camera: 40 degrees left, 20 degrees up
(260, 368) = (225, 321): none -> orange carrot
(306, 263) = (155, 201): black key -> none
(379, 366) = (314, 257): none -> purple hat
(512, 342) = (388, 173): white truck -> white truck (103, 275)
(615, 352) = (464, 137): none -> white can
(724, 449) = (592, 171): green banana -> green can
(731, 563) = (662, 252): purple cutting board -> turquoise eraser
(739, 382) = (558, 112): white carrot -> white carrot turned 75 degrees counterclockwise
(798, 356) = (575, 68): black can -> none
--
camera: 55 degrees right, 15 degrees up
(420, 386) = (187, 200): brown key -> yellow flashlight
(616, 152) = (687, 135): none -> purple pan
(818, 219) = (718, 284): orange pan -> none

**Your goal**
Retype the portion of the data above that starts on the line with "(512, 342) = (388, 173): white" and finishes on the line with "(798, 356) = (575, 68): black can -> none", including both of those lines.

**Expected answer**
(512, 342) = (388, 173): white truck -> white truck (103, 275)
(615, 352) = (464, 137): none -> white can
(724, 449) = (592, 171): green banana -> green can
(731, 563) = (662, 252): purple cutting board -> turquoise eraser
(739, 382) = (558, 112): white carrot -> white carrot turned 75 degrees counterclockwise
(798, 356) = (575, 68): black can -> none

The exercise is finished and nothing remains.